WHAT TO DO: Could you give the entries back exactly as they stand, minus any pictures?
------ SUPPLIED DATA
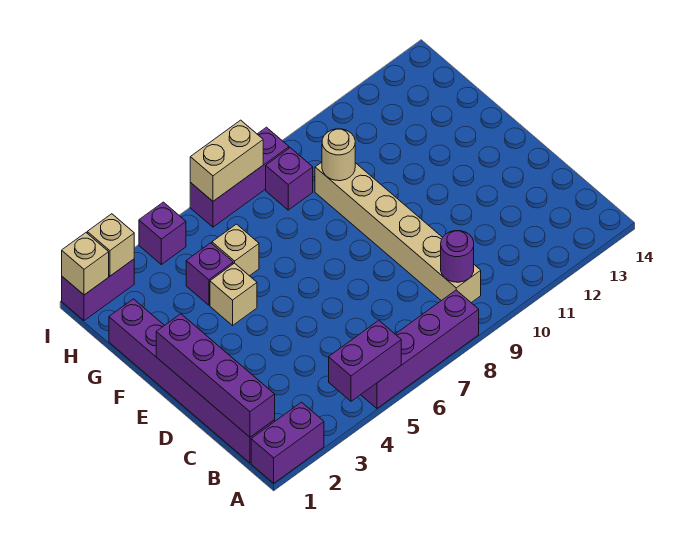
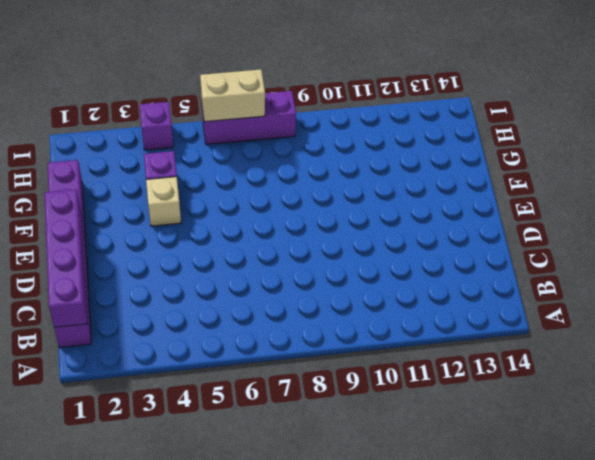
none -> purple brick A1:A2 level 1
none -> purple brick A5:A8 level 1
none -> tan brick B9:G9 level 1

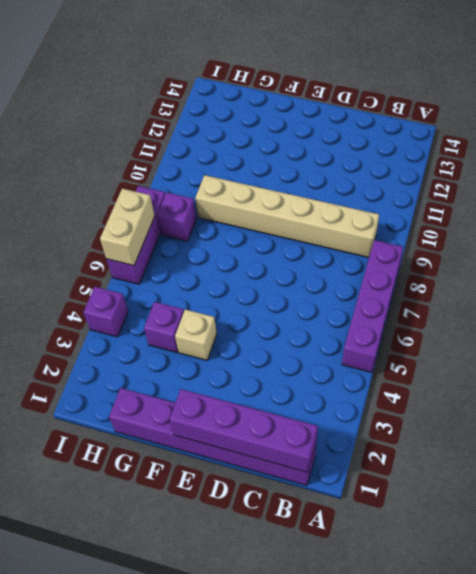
none -> purple brick A1:A2 level 1
none -> tan brick G5 level 1
none -> purple brick I1:I2 level 1

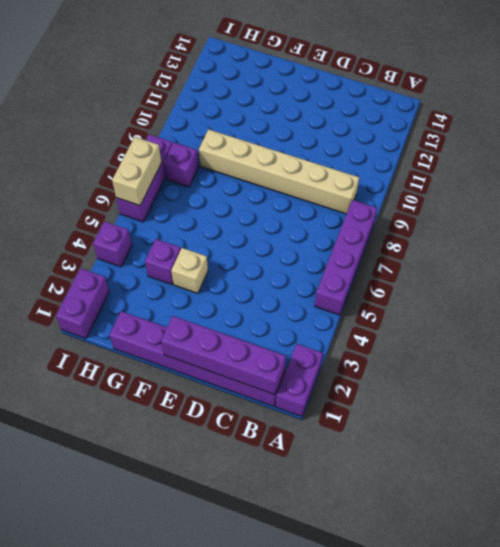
none -> tan brick G5 level 1
none -> purple brick A4:A5 level 2
none -> purple round brick B9 level 2

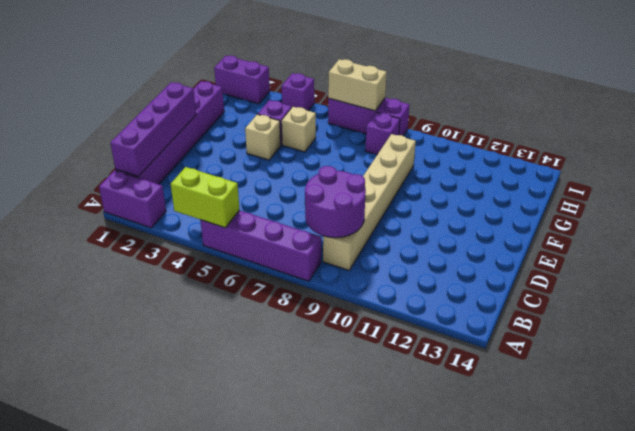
lime brick A4:A5 level 2 -> purple brick A4:A5 level 2
purple round brick B8:C9 level 2 -> purple round brick B9 level 2
none -> tan round brick G9 level 2
none -> tan brick I1 level 2
none -> tan brick I2 level 2

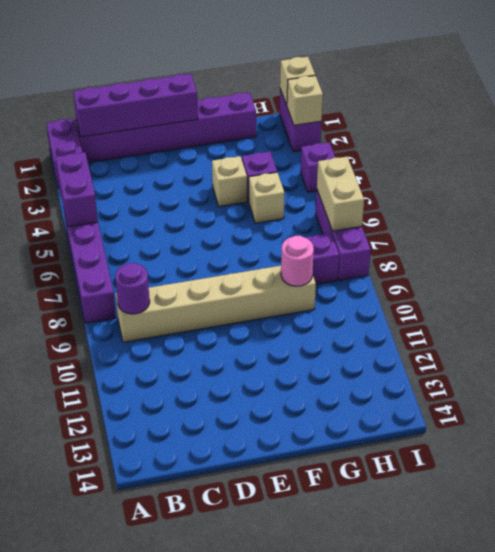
pink round brick G9 level 2 -> tan round brick G9 level 2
------------
OUTPUT OF THE TASK:
none -> purple brick A1:A2 level 1
none -> purple brick A5:A8 level 1
none -> tan brick B9:G9 level 1

none -> purple brick A1:A2 level 1
none -> tan brick G5 level 1
none -> purple brick I1:I2 level 1

none -> tan brick G5 level 1
none -> purple brick A4:A5 level 2
none -> purple round brick B9 level 2

lime brick A4:A5 level 2 -> purple brick A4:A5 level 2
purple round brick B8:C9 level 2 -> purple round brick B9 level 2
none -> tan round brick G9 level 2
none -> tan brick I1 level 2
none -> tan brick I2 level 2

pink round brick G9 level 2 -> tan round brick G9 level 2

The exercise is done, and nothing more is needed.